__STATED GOAL__:
Lay out the data starting at the line containing "Trace every road" and ending at the line containing "road 2 (residential): [(431,511),(382,395)]" as a two-column CSV with the columns instruction and response. Put each field in quotation marks and replace any line breaks with spaces.

__Dataset items__:
+===+

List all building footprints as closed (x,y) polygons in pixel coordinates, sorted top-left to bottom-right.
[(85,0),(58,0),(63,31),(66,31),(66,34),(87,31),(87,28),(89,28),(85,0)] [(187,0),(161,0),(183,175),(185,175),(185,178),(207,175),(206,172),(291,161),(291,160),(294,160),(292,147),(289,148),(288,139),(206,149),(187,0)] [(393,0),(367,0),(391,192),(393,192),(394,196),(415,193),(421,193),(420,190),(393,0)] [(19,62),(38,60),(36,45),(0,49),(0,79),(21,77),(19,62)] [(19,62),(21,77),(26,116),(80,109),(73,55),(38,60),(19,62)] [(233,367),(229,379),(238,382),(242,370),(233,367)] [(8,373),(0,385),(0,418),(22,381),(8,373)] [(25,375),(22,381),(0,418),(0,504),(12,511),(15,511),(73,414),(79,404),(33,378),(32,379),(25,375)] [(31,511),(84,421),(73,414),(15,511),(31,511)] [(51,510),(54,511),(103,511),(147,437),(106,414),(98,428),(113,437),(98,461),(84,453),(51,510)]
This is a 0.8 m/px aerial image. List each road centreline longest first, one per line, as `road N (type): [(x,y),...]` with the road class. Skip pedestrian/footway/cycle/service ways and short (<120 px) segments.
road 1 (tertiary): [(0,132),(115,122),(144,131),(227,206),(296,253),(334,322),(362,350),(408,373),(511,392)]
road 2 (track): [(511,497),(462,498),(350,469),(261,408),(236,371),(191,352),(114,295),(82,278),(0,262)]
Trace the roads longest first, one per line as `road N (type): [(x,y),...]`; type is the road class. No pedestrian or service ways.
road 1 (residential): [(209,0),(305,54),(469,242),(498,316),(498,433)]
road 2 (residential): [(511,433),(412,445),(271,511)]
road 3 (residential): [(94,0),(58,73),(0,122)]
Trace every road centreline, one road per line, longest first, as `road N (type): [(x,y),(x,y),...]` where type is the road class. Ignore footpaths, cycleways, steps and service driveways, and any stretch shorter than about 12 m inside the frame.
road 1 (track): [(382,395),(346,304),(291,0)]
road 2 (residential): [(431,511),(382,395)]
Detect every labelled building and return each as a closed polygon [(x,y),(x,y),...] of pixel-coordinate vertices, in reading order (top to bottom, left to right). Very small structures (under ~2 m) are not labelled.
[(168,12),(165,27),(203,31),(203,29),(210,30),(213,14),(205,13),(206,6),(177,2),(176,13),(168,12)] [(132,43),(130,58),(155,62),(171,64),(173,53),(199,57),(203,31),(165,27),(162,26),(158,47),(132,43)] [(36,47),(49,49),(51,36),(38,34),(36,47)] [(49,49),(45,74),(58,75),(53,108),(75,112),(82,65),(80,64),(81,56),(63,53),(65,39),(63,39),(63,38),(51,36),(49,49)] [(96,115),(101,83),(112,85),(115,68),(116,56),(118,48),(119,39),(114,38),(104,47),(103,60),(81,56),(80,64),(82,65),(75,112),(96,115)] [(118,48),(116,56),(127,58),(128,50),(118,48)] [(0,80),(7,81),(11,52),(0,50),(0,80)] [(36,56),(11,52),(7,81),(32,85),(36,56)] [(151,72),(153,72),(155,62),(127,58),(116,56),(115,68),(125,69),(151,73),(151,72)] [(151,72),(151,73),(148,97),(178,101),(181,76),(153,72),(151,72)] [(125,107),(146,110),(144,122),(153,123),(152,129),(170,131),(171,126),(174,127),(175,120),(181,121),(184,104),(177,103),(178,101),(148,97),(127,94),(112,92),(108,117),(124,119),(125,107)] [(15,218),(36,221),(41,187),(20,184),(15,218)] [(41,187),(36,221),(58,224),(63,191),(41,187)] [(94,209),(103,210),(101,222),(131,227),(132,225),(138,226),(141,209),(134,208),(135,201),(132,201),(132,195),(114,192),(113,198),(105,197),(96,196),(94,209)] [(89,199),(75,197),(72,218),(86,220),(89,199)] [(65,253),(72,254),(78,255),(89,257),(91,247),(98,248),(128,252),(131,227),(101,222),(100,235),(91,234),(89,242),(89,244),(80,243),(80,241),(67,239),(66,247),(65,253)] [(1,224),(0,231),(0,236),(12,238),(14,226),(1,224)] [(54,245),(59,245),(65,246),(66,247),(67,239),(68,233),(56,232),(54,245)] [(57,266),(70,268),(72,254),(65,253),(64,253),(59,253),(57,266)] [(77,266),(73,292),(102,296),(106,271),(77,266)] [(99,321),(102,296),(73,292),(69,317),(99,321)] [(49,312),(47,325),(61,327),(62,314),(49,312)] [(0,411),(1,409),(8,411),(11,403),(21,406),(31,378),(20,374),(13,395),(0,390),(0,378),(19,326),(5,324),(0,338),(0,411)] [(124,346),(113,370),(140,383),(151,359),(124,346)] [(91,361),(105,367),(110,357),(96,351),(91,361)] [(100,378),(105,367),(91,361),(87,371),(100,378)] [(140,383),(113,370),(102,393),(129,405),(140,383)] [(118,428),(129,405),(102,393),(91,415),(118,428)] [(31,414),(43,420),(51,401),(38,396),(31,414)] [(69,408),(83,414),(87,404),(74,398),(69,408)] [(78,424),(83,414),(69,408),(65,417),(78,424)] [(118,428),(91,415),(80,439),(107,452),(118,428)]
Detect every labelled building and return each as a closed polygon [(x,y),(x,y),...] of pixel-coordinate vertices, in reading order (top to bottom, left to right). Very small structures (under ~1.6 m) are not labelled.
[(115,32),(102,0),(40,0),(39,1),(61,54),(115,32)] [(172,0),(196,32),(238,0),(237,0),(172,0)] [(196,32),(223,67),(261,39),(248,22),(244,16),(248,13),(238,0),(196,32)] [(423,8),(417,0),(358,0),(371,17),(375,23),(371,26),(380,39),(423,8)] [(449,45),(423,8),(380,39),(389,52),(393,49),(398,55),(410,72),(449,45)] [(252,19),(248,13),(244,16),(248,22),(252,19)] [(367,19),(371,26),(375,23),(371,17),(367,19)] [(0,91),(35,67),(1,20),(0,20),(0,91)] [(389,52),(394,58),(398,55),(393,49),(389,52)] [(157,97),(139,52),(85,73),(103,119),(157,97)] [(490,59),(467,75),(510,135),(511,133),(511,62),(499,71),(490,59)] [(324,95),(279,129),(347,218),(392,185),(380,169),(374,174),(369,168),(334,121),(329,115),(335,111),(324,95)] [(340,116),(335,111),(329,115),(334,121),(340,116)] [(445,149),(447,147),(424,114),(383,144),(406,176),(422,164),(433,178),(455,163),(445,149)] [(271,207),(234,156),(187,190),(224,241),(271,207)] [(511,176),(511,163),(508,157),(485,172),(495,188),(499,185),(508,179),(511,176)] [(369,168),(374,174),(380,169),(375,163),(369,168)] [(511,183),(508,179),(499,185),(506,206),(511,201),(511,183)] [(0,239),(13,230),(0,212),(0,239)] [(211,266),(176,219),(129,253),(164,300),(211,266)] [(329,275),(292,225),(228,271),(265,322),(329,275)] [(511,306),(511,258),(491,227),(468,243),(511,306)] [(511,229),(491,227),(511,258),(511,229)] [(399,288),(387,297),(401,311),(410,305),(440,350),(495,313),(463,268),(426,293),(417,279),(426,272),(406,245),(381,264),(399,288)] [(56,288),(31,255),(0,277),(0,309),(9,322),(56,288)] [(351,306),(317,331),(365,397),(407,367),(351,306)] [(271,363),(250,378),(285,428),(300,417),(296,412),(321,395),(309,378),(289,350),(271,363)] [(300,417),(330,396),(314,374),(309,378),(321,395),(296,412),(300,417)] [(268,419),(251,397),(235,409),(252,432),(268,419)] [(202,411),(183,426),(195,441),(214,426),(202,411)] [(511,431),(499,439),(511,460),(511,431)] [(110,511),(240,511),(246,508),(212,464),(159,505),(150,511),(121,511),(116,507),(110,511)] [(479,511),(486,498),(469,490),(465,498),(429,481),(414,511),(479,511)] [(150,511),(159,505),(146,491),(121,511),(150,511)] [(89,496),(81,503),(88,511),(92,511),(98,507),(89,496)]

+===+

__WORKED ANSWER__:
instruction,response
"Trace every road centreline, one road per line, longest first, as `road N (type): [(x,y),(x,y),...]` where type is the road class. Ignore footpaths, cycleways, steps and service driveways, and any stretch shorter than about 12 m inside the frame.","road 1 (track): [(382,395),(346,304),(291,0)] road 2 (residential): [(431,511),(382,395)]"